Required action - Starting at the first line of the data below, retype every line up to and including the one containing "SERVO1 pin PWM: A2 -> D4".

********************

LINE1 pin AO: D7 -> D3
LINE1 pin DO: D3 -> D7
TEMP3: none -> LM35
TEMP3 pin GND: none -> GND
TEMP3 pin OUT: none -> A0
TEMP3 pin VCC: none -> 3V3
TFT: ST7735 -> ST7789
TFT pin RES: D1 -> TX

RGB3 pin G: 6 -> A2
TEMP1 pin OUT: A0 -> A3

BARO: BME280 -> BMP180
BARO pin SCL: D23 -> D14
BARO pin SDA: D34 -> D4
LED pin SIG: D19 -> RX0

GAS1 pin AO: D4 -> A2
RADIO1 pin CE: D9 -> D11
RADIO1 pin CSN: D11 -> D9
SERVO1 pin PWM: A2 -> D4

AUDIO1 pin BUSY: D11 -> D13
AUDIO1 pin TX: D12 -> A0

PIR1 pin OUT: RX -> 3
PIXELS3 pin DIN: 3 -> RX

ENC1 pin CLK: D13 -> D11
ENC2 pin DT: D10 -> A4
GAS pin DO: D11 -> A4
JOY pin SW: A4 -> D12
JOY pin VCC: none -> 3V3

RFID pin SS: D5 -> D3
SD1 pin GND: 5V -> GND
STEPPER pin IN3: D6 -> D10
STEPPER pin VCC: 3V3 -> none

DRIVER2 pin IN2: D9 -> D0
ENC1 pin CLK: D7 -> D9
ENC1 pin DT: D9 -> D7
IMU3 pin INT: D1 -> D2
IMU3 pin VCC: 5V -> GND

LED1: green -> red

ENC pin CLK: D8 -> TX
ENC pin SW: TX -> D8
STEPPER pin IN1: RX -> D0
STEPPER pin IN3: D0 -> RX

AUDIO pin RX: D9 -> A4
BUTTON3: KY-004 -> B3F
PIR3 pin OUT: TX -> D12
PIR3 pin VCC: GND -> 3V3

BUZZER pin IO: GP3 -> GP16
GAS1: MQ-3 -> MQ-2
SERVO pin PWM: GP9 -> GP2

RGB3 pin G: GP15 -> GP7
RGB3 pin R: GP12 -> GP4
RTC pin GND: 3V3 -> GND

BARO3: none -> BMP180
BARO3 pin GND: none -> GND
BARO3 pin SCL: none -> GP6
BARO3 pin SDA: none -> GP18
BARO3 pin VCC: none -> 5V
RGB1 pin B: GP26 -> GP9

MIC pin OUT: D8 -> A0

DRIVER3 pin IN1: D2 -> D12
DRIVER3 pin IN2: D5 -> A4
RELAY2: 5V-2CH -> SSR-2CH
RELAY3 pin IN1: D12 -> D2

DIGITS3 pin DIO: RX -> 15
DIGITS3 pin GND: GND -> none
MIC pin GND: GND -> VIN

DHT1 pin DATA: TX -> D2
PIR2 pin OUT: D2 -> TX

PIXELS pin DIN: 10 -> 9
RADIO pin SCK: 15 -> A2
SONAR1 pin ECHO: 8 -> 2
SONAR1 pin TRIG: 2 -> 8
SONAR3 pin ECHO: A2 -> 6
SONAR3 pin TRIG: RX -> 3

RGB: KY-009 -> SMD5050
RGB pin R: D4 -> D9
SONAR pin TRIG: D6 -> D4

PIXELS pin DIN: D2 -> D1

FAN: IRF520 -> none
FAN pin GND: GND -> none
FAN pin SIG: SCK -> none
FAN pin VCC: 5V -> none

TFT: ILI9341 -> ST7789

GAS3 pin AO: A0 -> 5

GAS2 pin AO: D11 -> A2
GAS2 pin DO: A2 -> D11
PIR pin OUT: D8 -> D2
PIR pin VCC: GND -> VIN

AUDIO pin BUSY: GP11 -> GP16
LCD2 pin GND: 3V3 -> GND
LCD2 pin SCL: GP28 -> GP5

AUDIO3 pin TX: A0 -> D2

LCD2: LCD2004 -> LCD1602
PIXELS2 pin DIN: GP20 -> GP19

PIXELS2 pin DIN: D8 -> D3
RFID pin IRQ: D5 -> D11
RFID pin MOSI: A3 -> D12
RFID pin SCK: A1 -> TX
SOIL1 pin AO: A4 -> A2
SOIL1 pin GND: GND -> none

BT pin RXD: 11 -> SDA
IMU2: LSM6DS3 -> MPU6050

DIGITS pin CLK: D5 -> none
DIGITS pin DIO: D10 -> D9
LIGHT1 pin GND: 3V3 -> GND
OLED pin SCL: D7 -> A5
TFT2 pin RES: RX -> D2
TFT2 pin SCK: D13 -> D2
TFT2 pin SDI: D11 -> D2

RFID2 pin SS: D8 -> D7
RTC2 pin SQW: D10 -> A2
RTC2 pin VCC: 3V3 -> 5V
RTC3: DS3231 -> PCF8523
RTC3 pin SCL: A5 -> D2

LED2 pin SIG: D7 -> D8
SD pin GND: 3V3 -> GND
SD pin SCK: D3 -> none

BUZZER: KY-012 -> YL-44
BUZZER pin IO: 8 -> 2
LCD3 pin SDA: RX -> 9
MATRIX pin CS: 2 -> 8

********************

Result for this task -
LINE1 pin AO: D7 -> D3
LINE1 pin DO: D3 -> D7
TEMP3: none -> LM35
TEMP3 pin GND: none -> GND
TEMP3 pin OUT: none -> A0
TEMP3 pin VCC: none -> 3V3
TFT: ST7735 -> ST7789
TFT pin RES: D1 -> TX

RGB3 pin G: 6 -> A2
TEMP1 pin OUT: A0 -> A3

BARO: BME280 -> BMP180
BARO pin SCL: D23 -> D14
BARO pin SDA: D34 -> D4
LED pin SIG: D19 -> RX0

GAS1 pin AO: D4 -> A2
RADIO1 pin CE: D9 -> D11
RADIO1 pin CSN: D11 -> D9
SERVO1 pin PWM: A2 -> D4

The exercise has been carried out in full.